Copy, from the data below, every line that has "plate" in it.
DATASET RECORDS Block Start
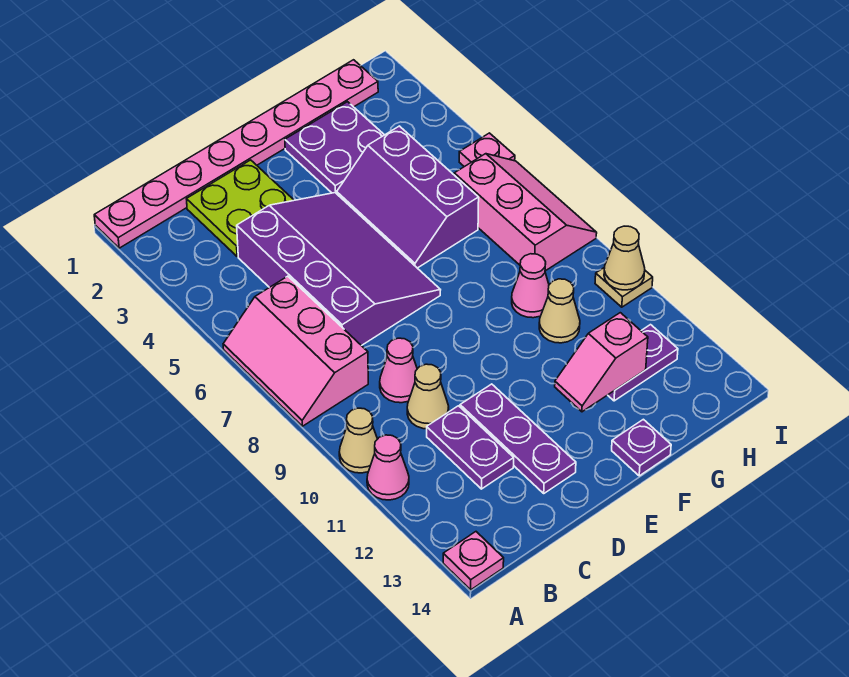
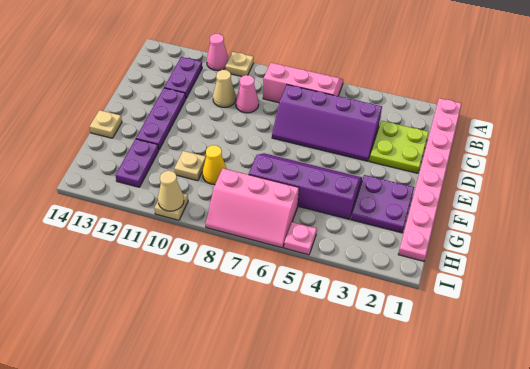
tan cone A10 level 1 -> tan plate A10 level 1
pink plate A14 level 1 -> none
purple slope C4:E7 level 1 top C -> purple slope C4:D7 level 1 top C
purple plate C11:C12 level 1 -> purple plate B12:C12 level 1
purple plate D11:D13 level 1 -> purple plate D12:F12 level 1
purple slope F4:G6 level 1 top G -> purple slope F4:G7 level 1 top G
pink slope F12:G12 level 2 top G -> none
purple plate F14 level 1 -> tan plate F14 level 1
pink cone G9 level 1 -> yellow cone G9 level 1
tan cone G10 level 1 -> tan plate G10 level 1

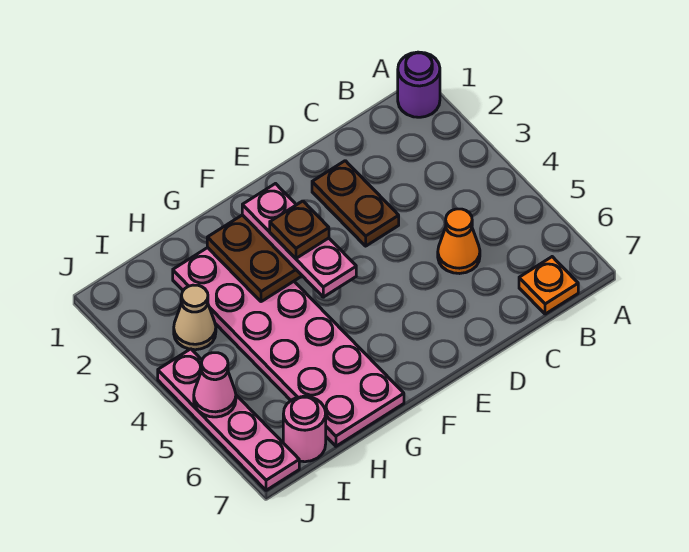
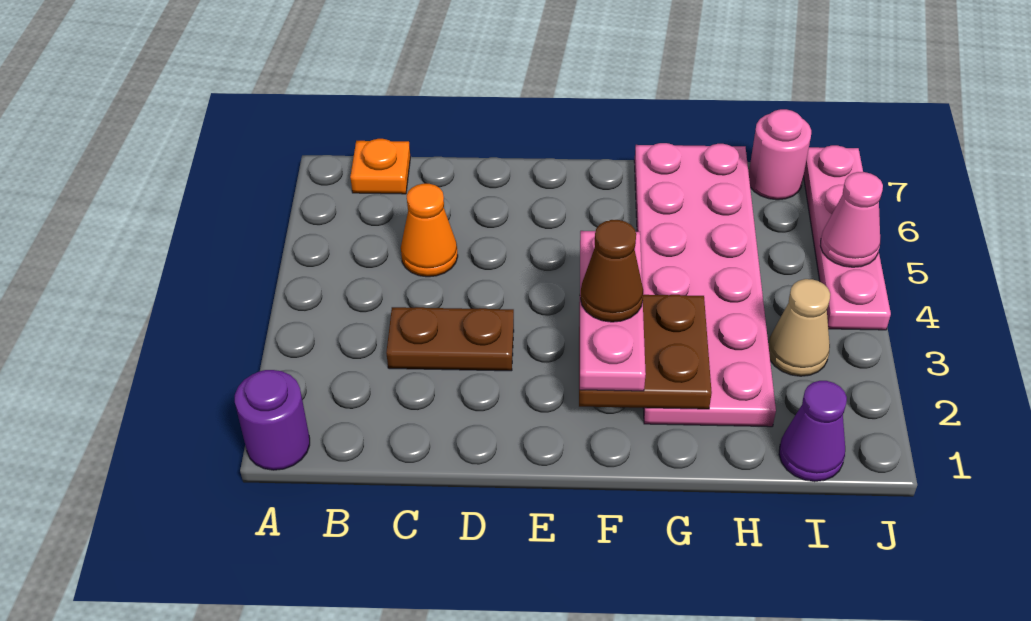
brown plate D2:D3 level 1 -> brown plate C3:D3 level 1
brown plate F3 level 4 -> brown cone F3 level 4
none -> purple cone I1 level 1

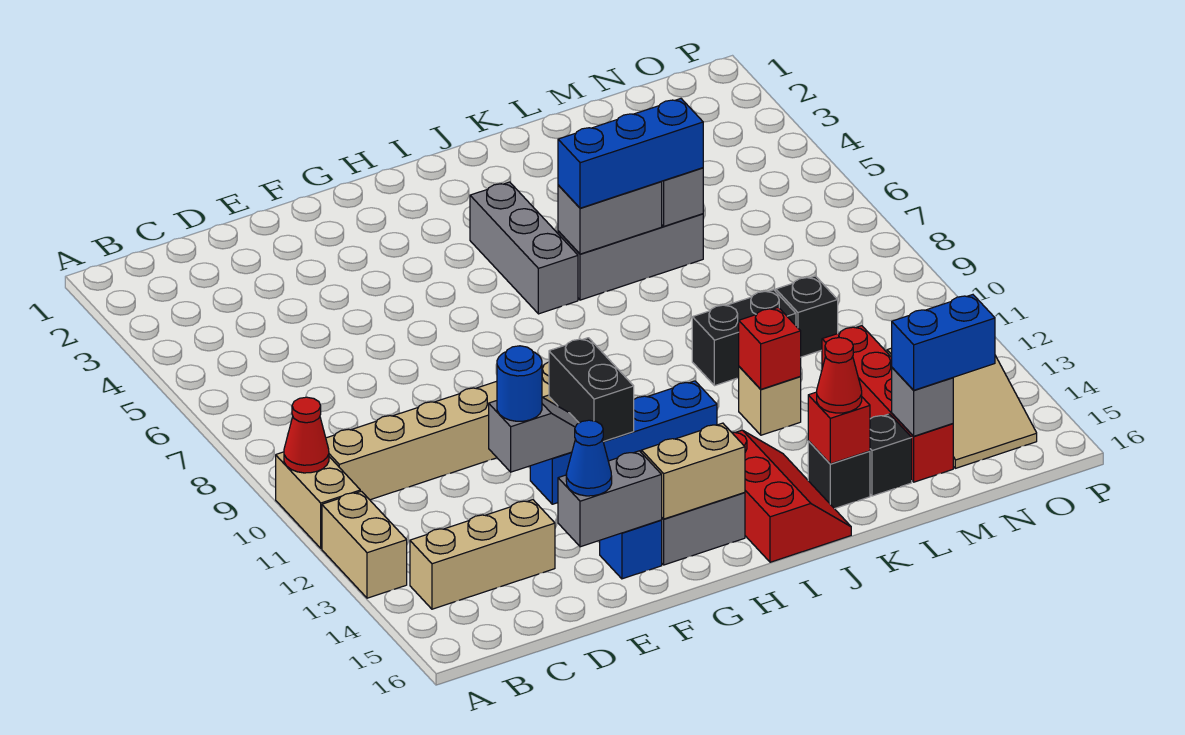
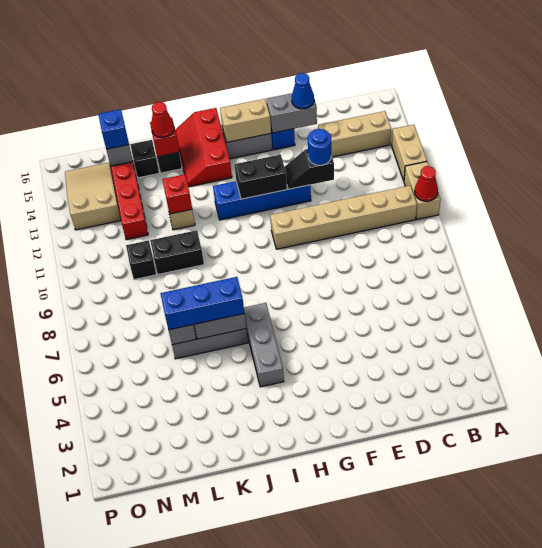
grey slope E12:F12 level 2 top E -> black slope E12:F12 level 2 top E
black brick G11:G12 level 2 -> black brick G12:H12 level 2
blue brick M15:N15 level 3 -> blue brick M15 level 3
DATASET RECORDS Block End
RESULT:
tan cone A10 level 1 -> tan plate A10 level 1
pink plate A14 level 1 -> none
purple plate C11:C12 level 1 -> purple plate B12:C12 level 1
purple plate D11:D13 level 1 -> purple plate D12:F12 level 1
purple plate F14 level 1 -> tan plate F14 level 1
tan cone G10 level 1 -> tan plate G10 level 1
brown plate D2:D3 level 1 -> brown plate C3:D3 level 1
brown plate F3 level 4 -> brown cone F3 level 4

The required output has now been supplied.